About this exercise. Copy, from the listing, every line in which the string "size" is present.

(Supplied material begins)

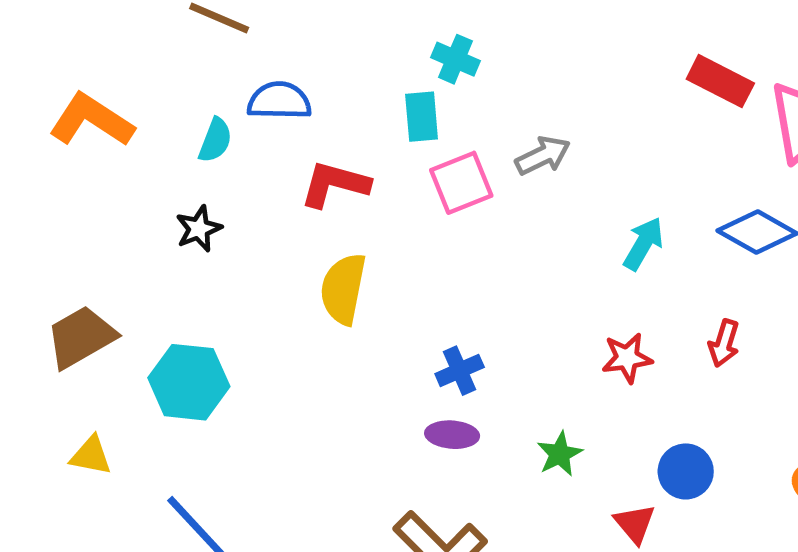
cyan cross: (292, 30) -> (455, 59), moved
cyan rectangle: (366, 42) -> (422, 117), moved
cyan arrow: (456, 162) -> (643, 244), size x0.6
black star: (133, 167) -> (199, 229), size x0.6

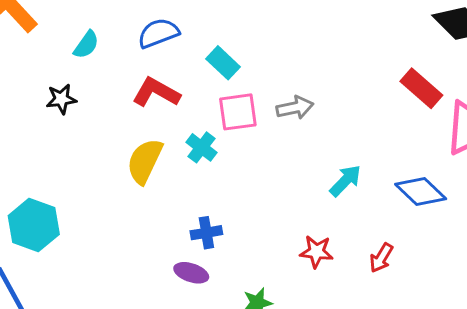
cyan cross: (455, 59) -> (201, 147), moved
blue semicircle: (279, 101) -> (158, 33), moved, turned -36
cyan rectangle: (422, 117) -> (223, 63), turned -56
cyan hexagon: (189, 382) -> (34, 225), moved

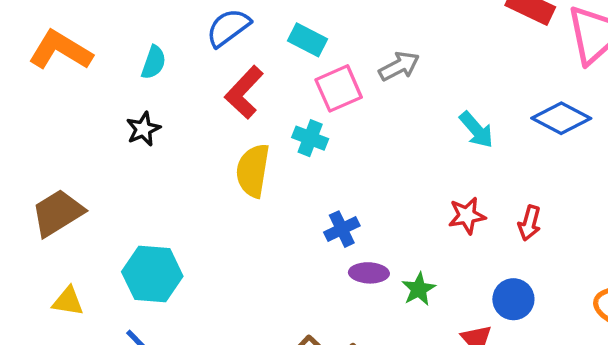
red L-shape: (156, 92) -> (244, 92), turned -60
cyan arrow: (345, 181) -> (476, 130), turned 111
red arrow: (381, 258) -> (530, 223), moved
purple ellipse: (191, 273) -> (369, 273), moved

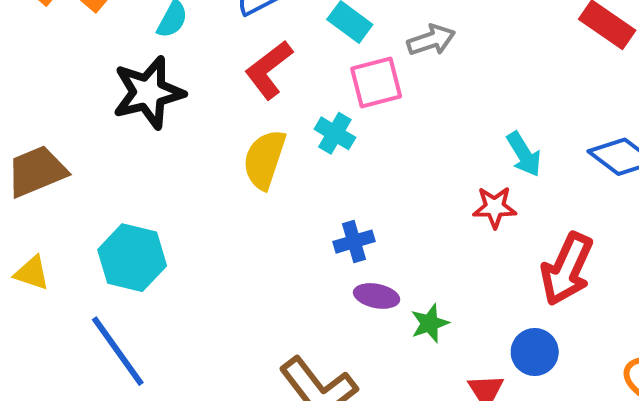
gray arrow: (399, 66) -> (431, 40), moved
black star: (143, 129) -> (148, 92), size x1.8
red star: (467, 216) -> (495, 207), moved
red arrow: (530, 223) -> (567, 269), size x1.8

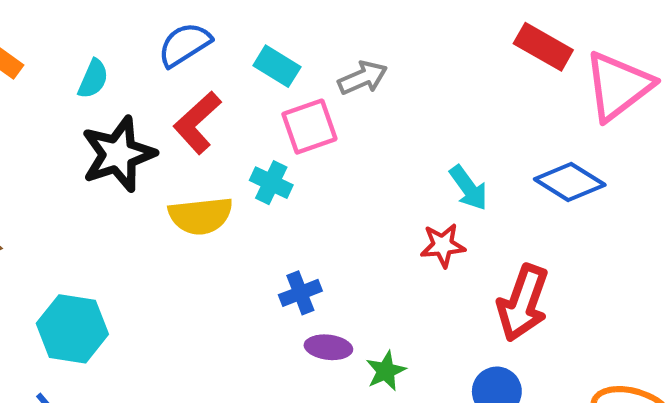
black star: (148, 92) -> (118, 154), moved
yellow semicircle: (264, 159) -> (201, 216), turned -110

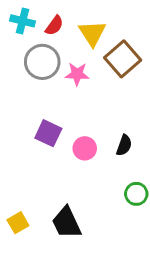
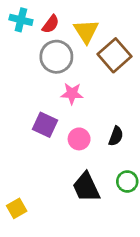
gray circle: (42, 62) -> (56, 57), moved
pink star: (77, 74) -> (72, 94), moved
black trapezoid: (66, 223) -> (86, 187), moved

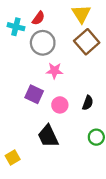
cyan cross: (21, 20) -> (16, 27), moved
yellow triangle: (86, 31) -> (81, 14), moved
black trapezoid: (86, 187) -> (48, 136), moved

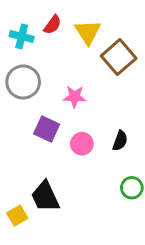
yellow triangle: (81, 14) -> (88, 32), moved
gray circle: (43, 43) -> (23, 82), moved
black trapezoid: (48, 136) -> (45, 197), moved

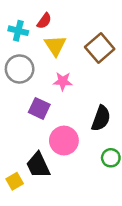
yellow triangle: (88, 32) -> (55, 46), moved
black semicircle: (120, 141) -> (101, 118), size x1.5
pink circle: (82, 144) -> (64, 141), moved, size x1.5

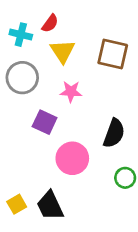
brown square: (100, 48) -> (113, 54), turned -36
black trapezoid: (38, 165) -> (50, 206), moved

(Supplied material ends)

Task response.
cyan arrow: (456, 162) -> (643, 244), size x0.6
black star: (133, 167) -> (199, 229), size x0.6
black star: (143, 129) -> (148, 92), size x1.8
red arrow: (530, 223) -> (567, 269), size x1.8
black semicircle: (120, 141) -> (101, 118), size x1.5
pink circle: (82, 144) -> (64, 141), moved, size x1.5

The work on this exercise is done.